WORK TASK ▸
Write the records below out in full, character for character, with no pictures.
======== RECORDED INFORMATION ========
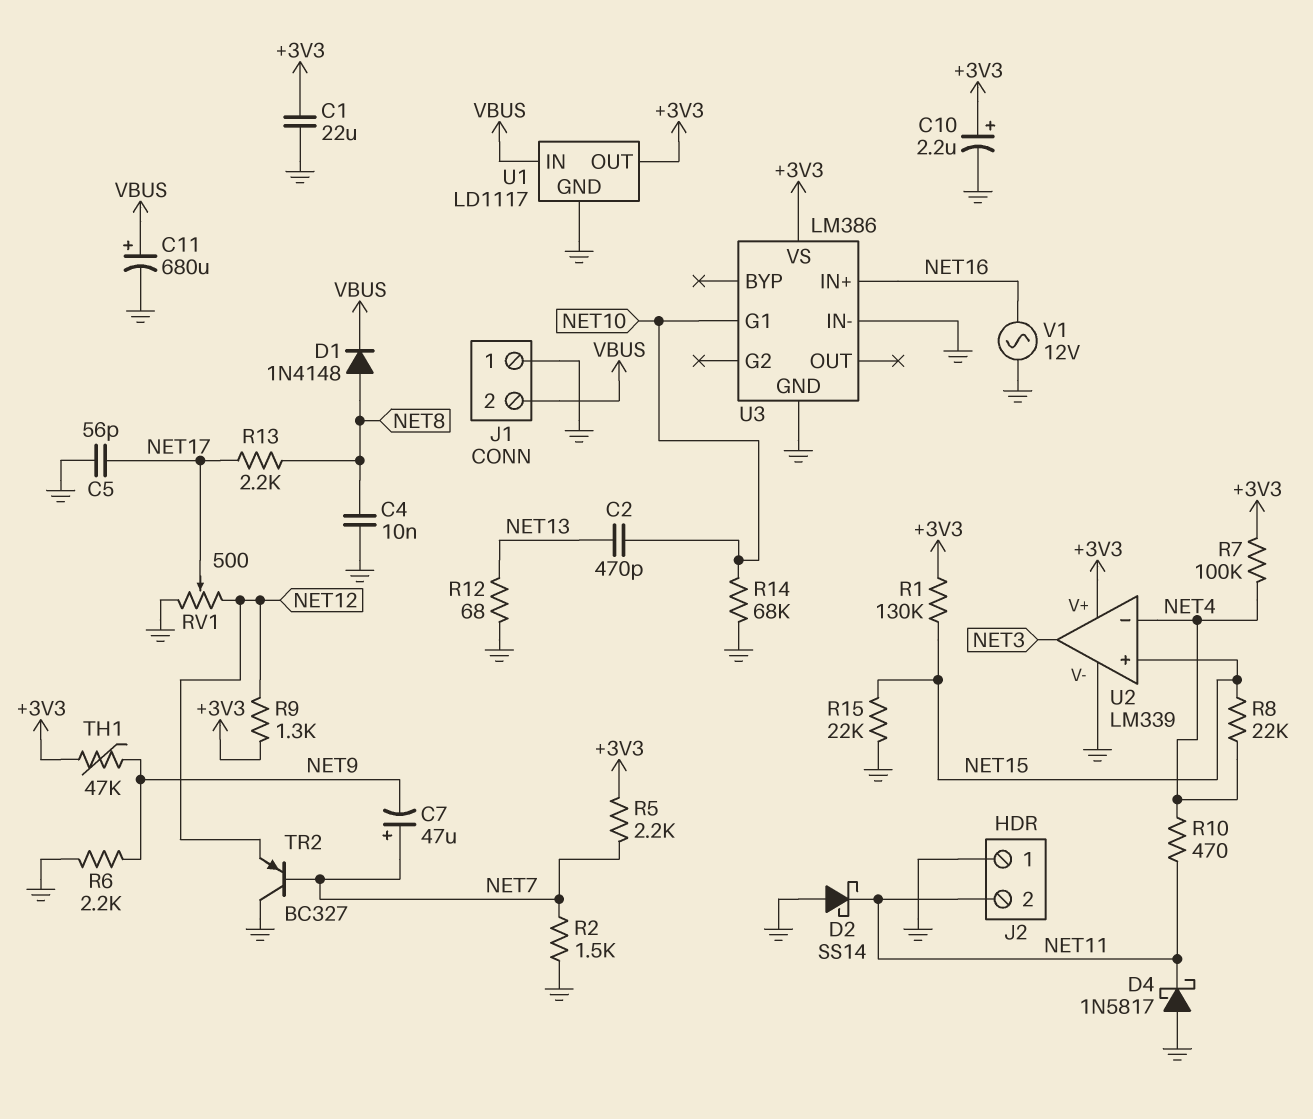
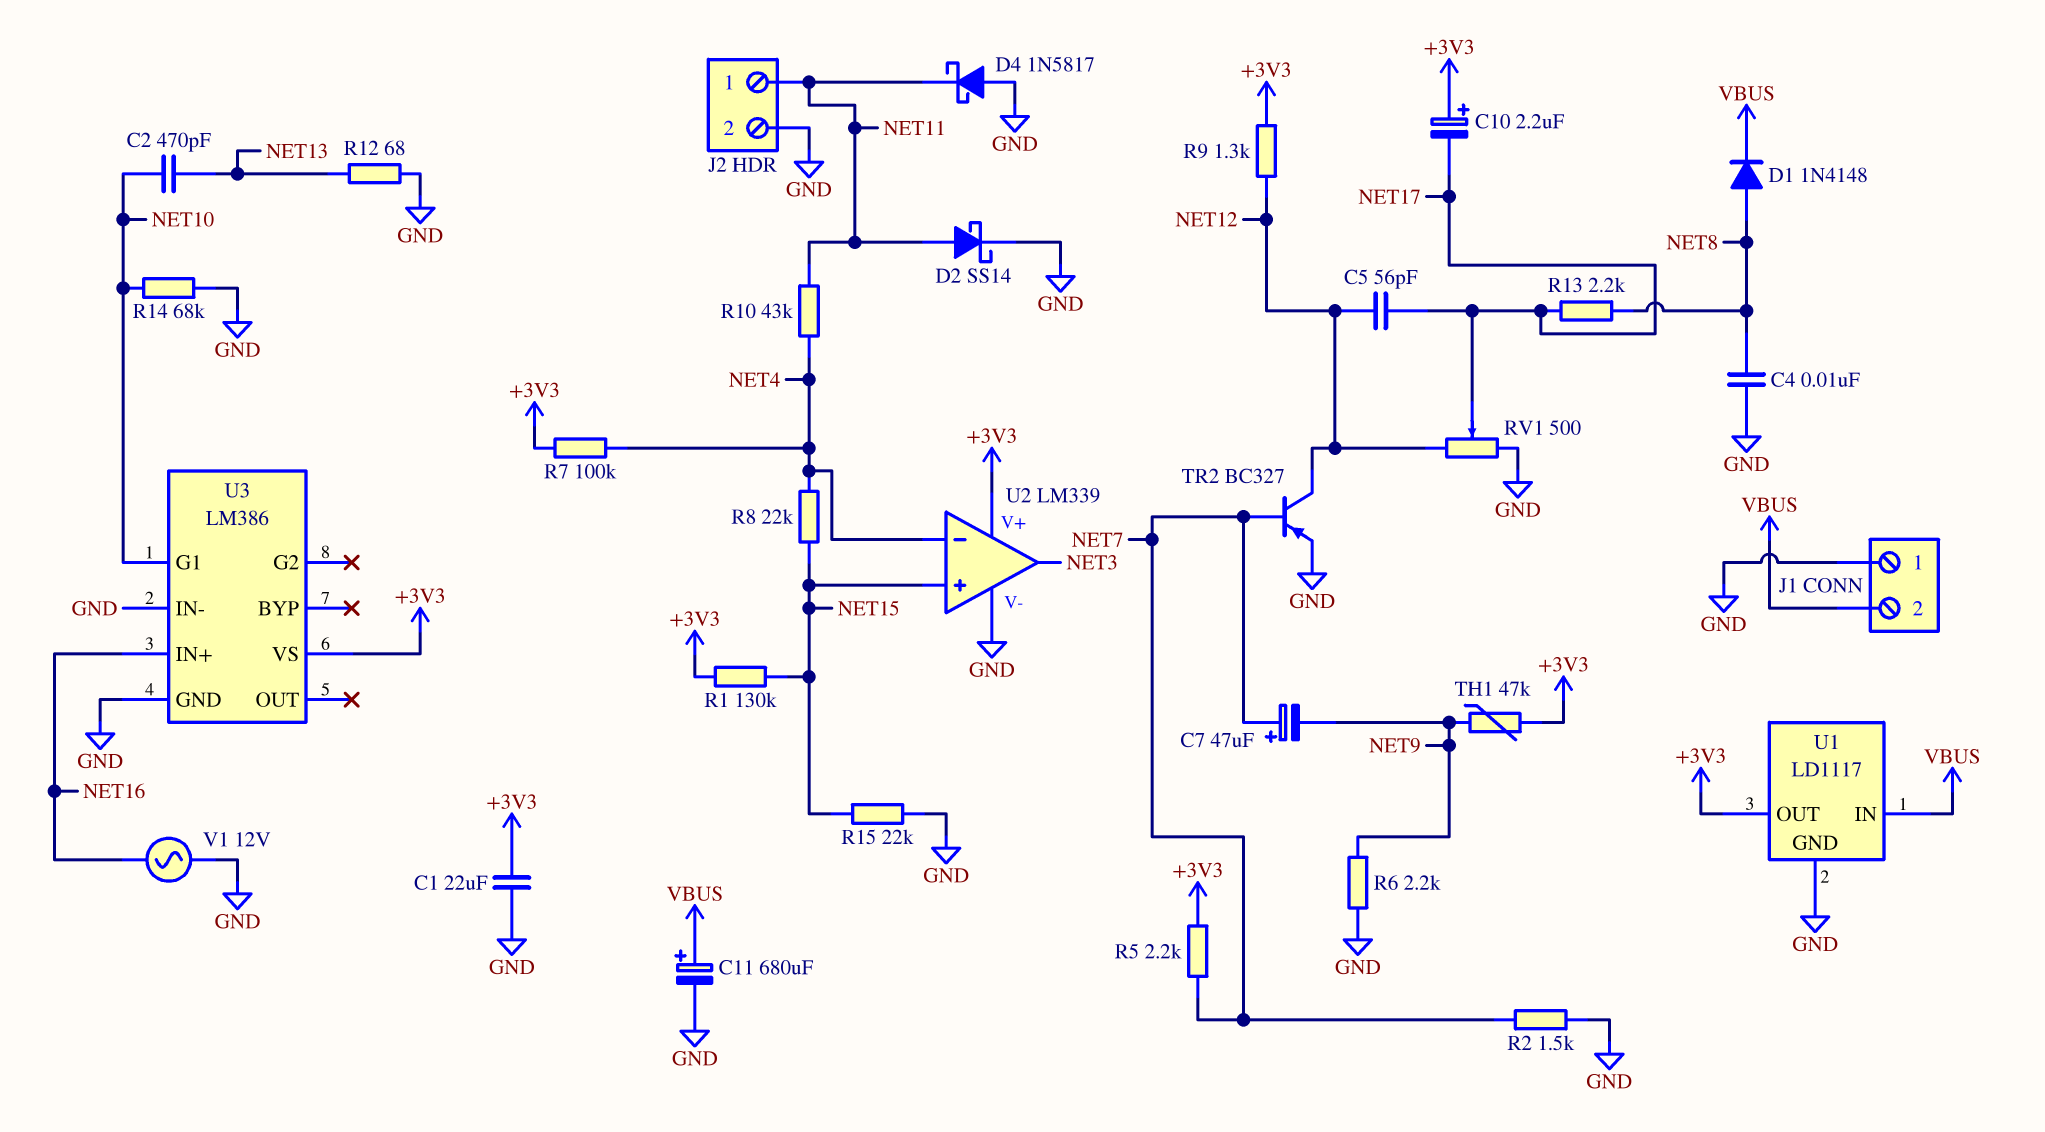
C5: 56pF (GND, NET17) -> 56pF (NET12, NET17)
C10: 2.2uF (plus +3V3, minus GND) -> 2.2uF (plus +3V3, minus NET17)
D2: schottky SS14 (A GND, K NET11) -> schottky SS14 (A NET11, K GND)
J2 pin 1: GND -> NET11
J2 pin 2: NET11 -> GND
R10: 470 (NET4, NET11) -> 43k (NET4, NET11)
TR2: PNP BC327 (B NET7, C GND, E NET12) -> PNP BC327 (B NET7, C NET12, E GND)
========
TASK RESPONSE ▸
C5: 56pF (GND, NET17) -> 56pF (NET12, NET17)
C10: 2.2uF (plus +3V3, minus GND) -> 2.2uF (plus +3V3, minus NET17)
D2: schottky SS14 (A GND, K NET11) -> schottky SS14 (A NET11, K GND)
J2 pin 1: GND -> NET11
J2 pin 2: NET11 -> GND
R10: 470 (NET4, NET11) -> 43k (NET4, NET11)
TR2: PNP BC327 (B NET7, C GND, E NET12) -> PNP BC327 (B NET7, C NET12, E GND)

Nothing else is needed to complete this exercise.